▶ **WHAT IS BEING ASKED**
Lines of the material that include the string "moved" should be returned.

▶ **SUPPLIED RECORDS**

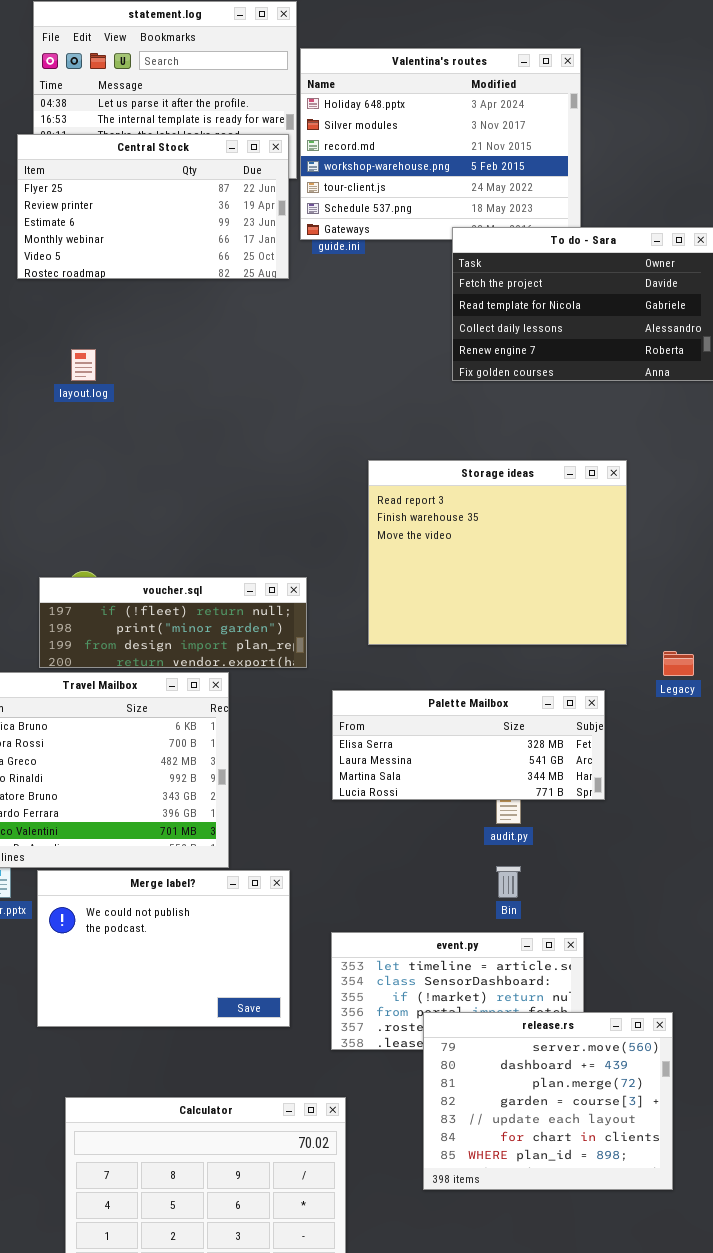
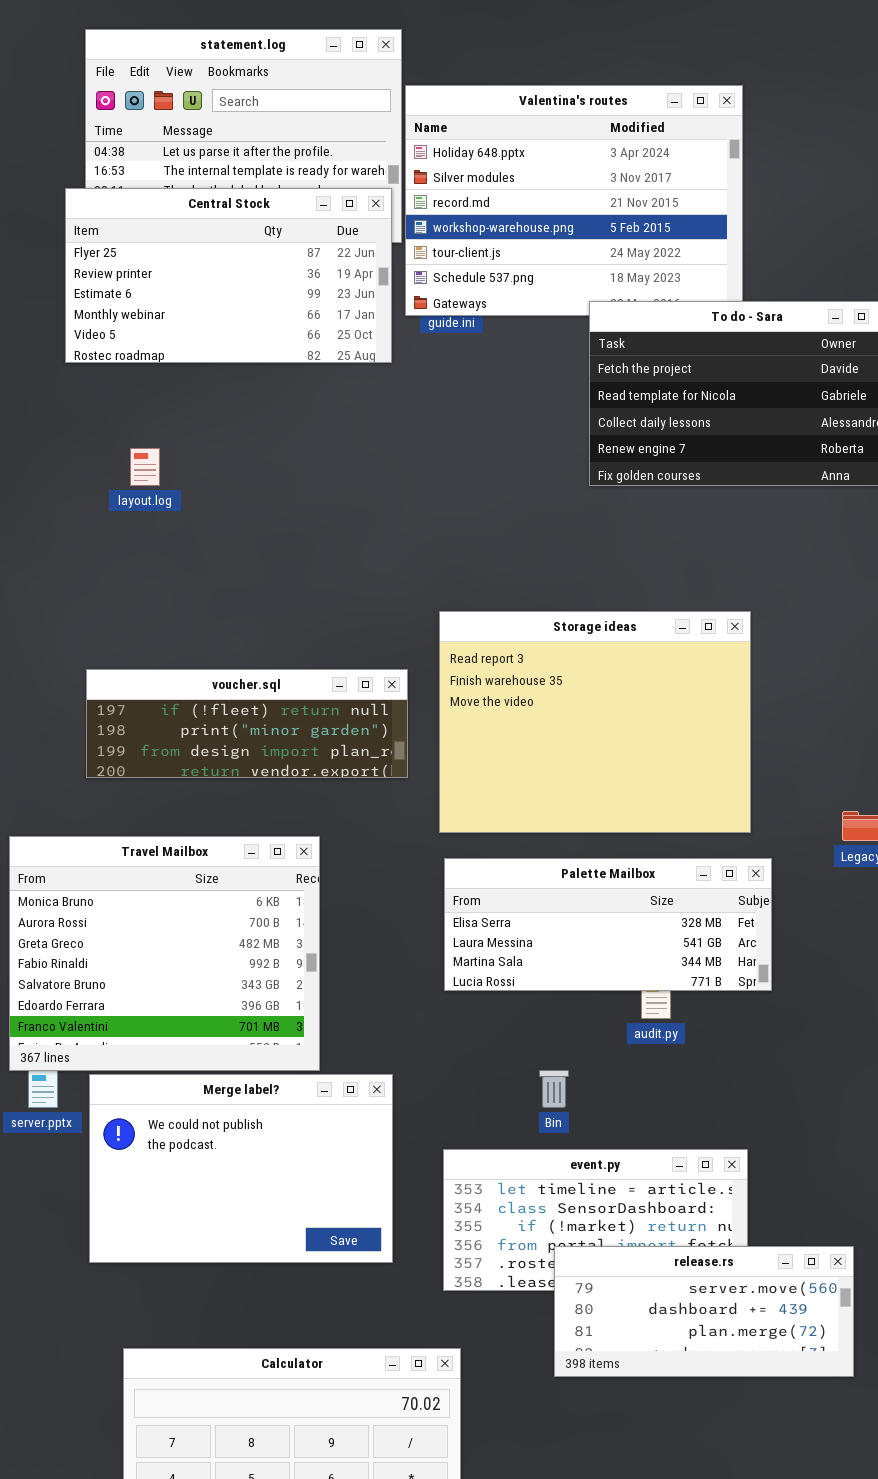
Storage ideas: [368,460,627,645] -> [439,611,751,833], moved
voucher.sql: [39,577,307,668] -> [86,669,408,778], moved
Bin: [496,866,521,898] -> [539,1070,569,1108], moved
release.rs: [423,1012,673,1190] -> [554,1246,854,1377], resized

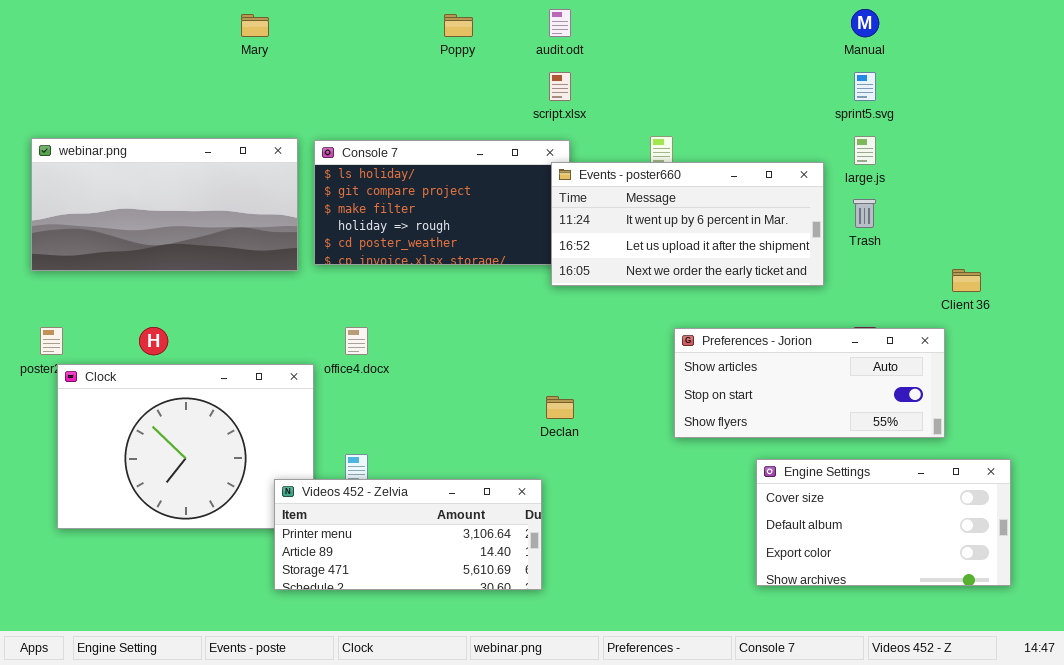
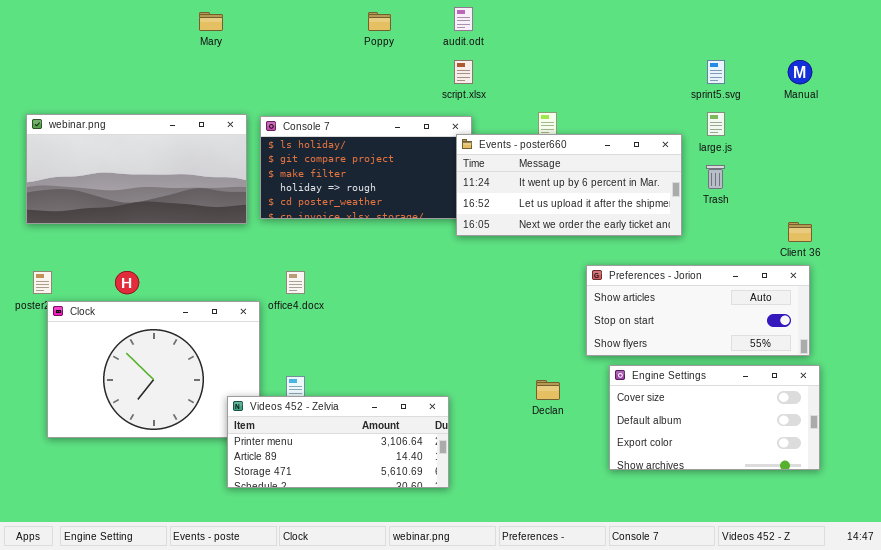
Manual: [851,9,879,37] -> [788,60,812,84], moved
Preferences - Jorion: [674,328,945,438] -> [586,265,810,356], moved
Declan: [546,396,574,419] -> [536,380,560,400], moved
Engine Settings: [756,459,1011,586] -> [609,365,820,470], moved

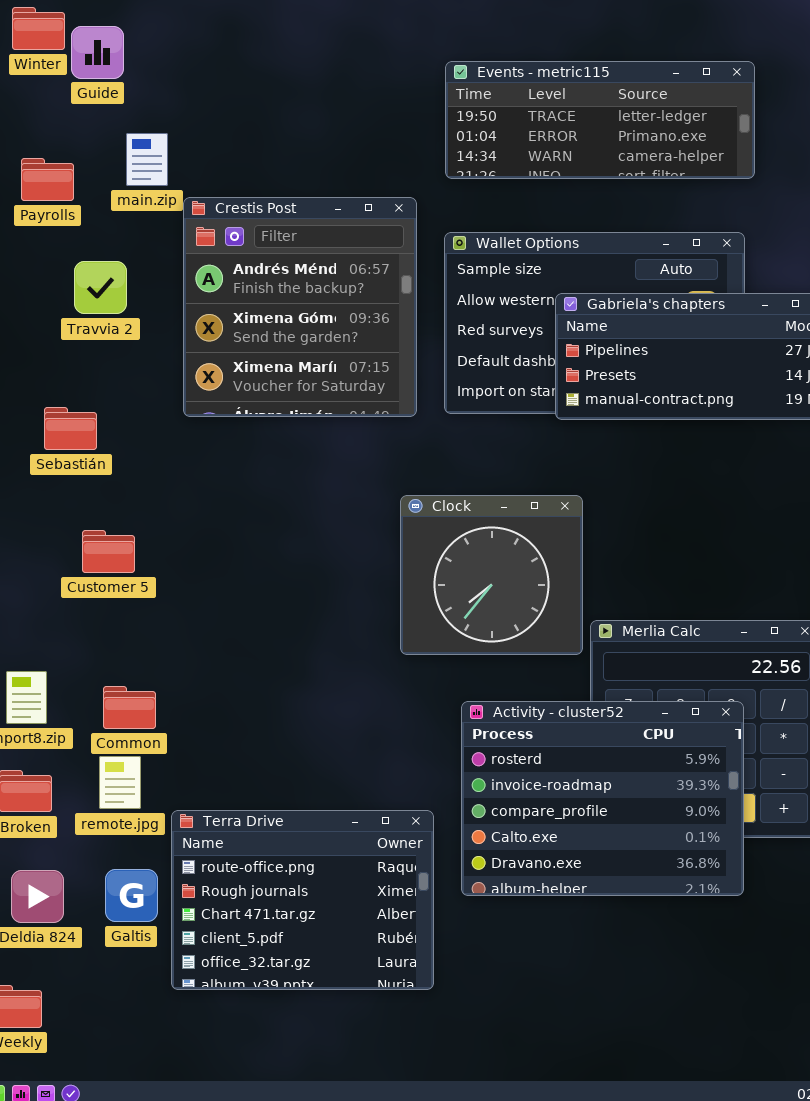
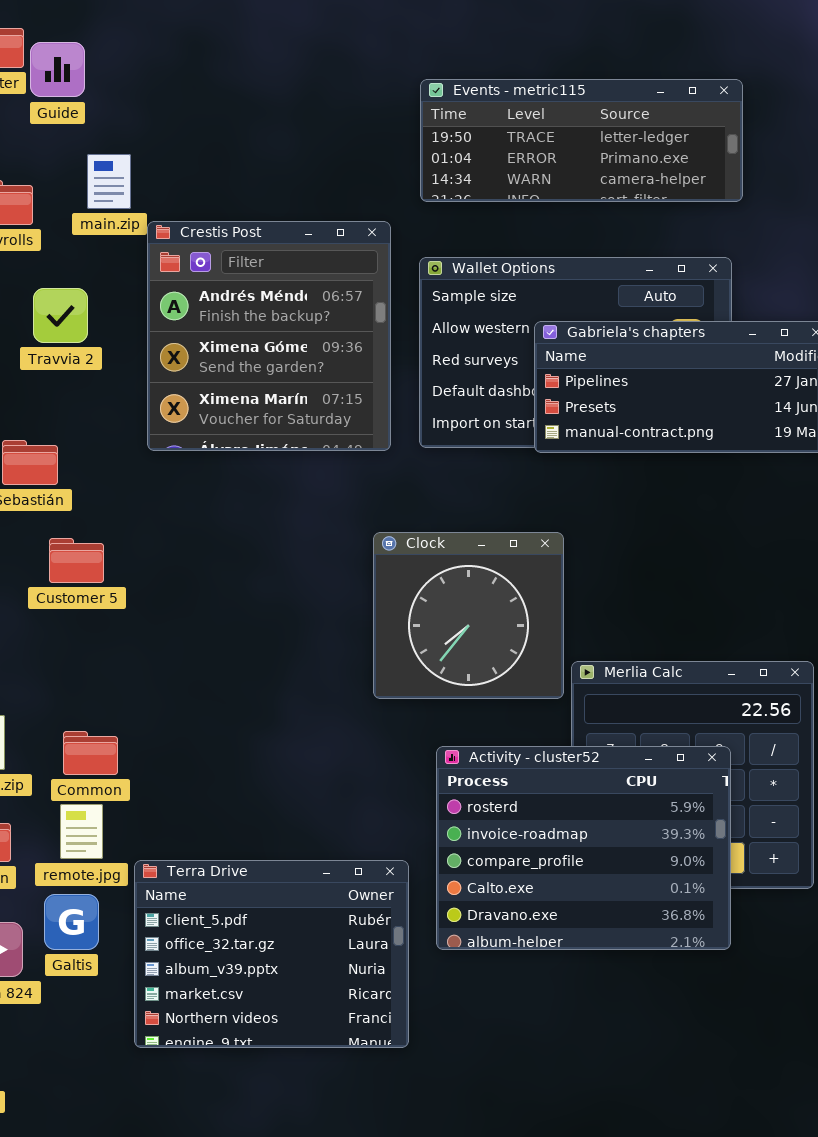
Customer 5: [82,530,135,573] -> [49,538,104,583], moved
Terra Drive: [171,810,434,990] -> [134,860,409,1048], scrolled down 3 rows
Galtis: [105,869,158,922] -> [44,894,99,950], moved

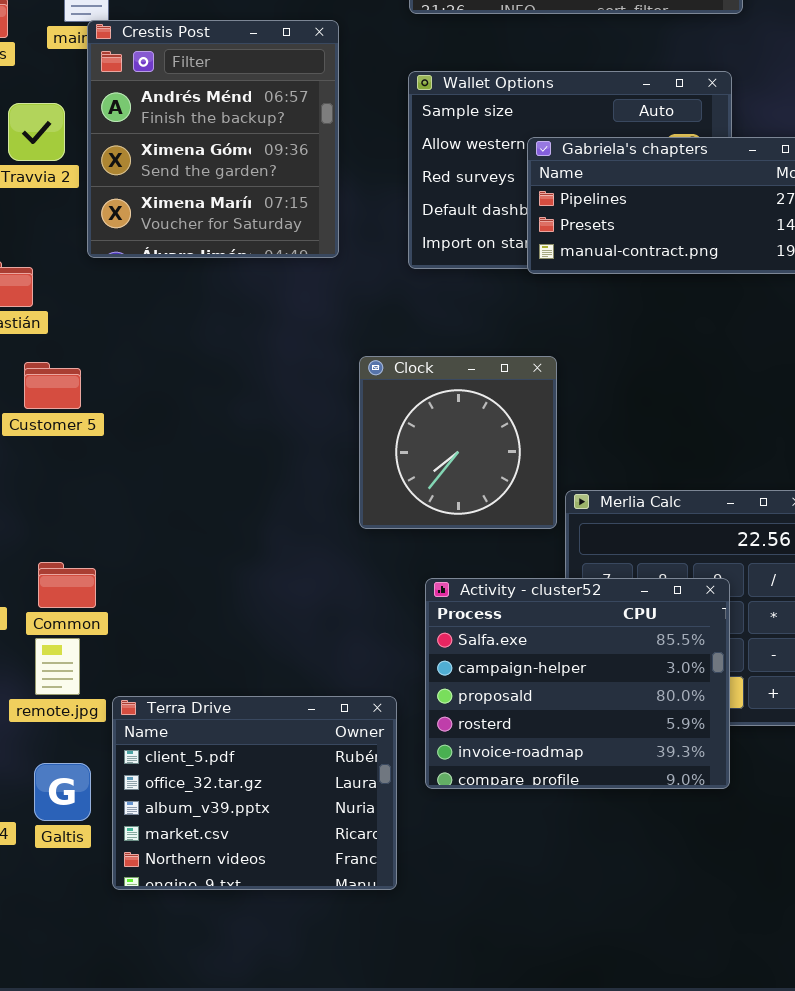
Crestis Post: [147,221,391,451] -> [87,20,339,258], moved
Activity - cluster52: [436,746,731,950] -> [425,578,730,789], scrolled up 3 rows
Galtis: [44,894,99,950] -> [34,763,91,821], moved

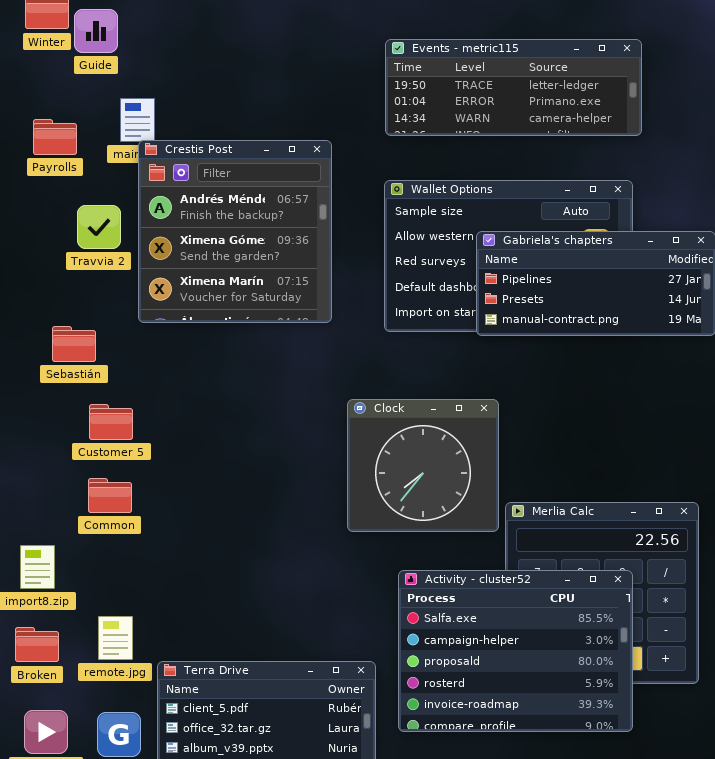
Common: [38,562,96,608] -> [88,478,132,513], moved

▶ **ANSWER BELOW**
Storage ideas: [368,460,627,645] -> [439,611,751,833], moved
voucher.sql: [39,577,307,668] -> [86,669,408,778], moved
Bin: [496,866,521,898] -> [539,1070,569,1108], moved
Manual: [851,9,879,37] -> [788,60,812,84], moved
Preferences - Jorion: [674,328,945,438] -> [586,265,810,356], moved
Declan: [546,396,574,419] -> [536,380,560,400], moved
Engine Settings: [756,459,1011,586] -> [609,365,820,470], moved
Customer 5: [82,530,135,573] -> [49,538,104,583], moved
Galtis: [105,869,158,922] -> [44,894,99,950], moved
Crestis Post: [147,221,391,451] -> [87,20,339,258], moved
Galtis: [44,894,99,950] -> [34,763,91,821], moved
Common: [38,562,96,608] -> [88,478,132,513], moved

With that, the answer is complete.